DATA LISTING:
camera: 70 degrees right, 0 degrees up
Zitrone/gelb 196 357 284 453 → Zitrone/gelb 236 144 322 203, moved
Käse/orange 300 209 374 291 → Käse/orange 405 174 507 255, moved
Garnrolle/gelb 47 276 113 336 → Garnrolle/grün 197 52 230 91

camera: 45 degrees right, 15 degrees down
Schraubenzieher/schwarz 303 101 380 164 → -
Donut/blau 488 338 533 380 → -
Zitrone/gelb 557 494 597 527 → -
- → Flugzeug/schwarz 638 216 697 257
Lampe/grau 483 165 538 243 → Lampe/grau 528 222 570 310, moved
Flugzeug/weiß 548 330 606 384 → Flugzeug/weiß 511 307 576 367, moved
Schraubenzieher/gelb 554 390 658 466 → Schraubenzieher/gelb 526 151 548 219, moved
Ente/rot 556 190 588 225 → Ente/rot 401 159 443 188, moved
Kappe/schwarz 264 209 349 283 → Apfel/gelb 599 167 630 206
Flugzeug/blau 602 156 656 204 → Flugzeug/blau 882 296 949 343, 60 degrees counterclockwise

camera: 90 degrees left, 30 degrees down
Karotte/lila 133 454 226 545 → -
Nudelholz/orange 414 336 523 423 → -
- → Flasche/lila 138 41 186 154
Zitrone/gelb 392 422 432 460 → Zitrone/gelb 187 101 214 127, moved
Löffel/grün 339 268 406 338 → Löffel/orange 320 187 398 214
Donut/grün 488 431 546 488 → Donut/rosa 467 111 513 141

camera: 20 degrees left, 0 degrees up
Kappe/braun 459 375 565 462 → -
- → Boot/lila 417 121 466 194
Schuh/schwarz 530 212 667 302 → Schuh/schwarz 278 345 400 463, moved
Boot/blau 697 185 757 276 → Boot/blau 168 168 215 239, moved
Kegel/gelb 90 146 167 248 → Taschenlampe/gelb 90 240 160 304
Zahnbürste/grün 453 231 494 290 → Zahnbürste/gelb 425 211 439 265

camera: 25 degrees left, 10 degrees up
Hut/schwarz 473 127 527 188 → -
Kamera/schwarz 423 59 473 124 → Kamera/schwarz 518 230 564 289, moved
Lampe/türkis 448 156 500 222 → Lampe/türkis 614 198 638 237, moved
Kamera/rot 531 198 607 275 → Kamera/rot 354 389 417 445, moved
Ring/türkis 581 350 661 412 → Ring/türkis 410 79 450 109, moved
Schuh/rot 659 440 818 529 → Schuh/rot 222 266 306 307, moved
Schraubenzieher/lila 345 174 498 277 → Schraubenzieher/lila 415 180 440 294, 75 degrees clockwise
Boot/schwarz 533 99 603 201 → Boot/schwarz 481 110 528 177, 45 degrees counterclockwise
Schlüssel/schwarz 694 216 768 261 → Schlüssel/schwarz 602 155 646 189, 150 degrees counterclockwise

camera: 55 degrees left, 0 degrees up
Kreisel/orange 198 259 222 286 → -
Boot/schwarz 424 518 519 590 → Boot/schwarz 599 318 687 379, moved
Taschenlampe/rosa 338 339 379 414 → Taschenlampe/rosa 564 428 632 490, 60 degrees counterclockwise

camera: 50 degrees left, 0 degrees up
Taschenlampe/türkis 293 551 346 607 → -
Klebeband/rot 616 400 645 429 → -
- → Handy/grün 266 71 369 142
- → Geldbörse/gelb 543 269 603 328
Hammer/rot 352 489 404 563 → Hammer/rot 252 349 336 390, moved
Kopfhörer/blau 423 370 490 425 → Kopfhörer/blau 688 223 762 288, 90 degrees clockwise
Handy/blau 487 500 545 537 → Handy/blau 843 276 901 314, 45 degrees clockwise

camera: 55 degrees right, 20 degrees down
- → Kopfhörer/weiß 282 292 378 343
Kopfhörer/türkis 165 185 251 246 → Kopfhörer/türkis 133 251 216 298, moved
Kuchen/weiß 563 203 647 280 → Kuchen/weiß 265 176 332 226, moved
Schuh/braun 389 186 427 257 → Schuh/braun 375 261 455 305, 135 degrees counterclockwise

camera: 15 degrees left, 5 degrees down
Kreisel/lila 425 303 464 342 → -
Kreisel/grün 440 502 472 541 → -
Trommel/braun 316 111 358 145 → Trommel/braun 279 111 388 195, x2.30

WORK REQUIRED:
All lines above from the line with "Hut/schwarz 473 127" through the line with "Handy/blau 487 500", both included, are to be set down exactly, with nothing else.

RESPONSE AREA:
Hut/schwarz 473 127 527 188 → -
Kamera/schwarz 423 59 473 124 → Kamera/schwarz 518 230 564 289, moved
Lampe/türkis 448 156 500 222 → Lampe/türkis 614 198 638 237, moved
Kamera/rot 531 198 607 275 → Kamera/rot 354 389 417 445, moved
Ring/türkis 581 350 661 412 → Ring/türkis 410 79 450 109, moved
Schuh/rot 659 440 818 529 → Schuh/rot 222 266 306 307, moved
Schraubenzieher/lila 345 174 498 277 → Schraubenzieher/lila 415 180 440 294, 75 degrees clockwise
Boot/schwarz 533 99 603 201 → Boot/schwarz 481 110 528 177, 45 degrees counterclockwise
Schlüssel/schwarz 694 216 768 261 → Schlüssel/schwarz 602 155 646 189, 150 degrees counterclockwise

camera: 55 degrees left, 0 degrees up
Kreisel/orange 198 259 222 286 → -
Boot/schwarz 424 518 519 590 → Boot/schwarz 599 318 687 379, moved
Taschenlampe/rosa 338 339 379 414 → Taschenlampe/rosa 564 428 632 490, 60 degrees counterclockwise

camera: 50 degrees left, 0 degrees up
Taschenlampe/türkis 293 551 346 607 → -
Klebeband/rot 616 400 645 429 → -
- → Handy/grün 266 71 369 142
- → Geldbörse/gelb 543 269 603 328
Hammer/rot 352 489 404 563 → Hammer/rot 252 349 336 390, moved
Kopfhörer/blau 423 370 490 425 → Kopfhörer/blau 688 223 762 288, 90 degrees clockwise
Handy/blau 487 500 545 537 → Handy/blau 843 276 901 314, 45 degrees clockwise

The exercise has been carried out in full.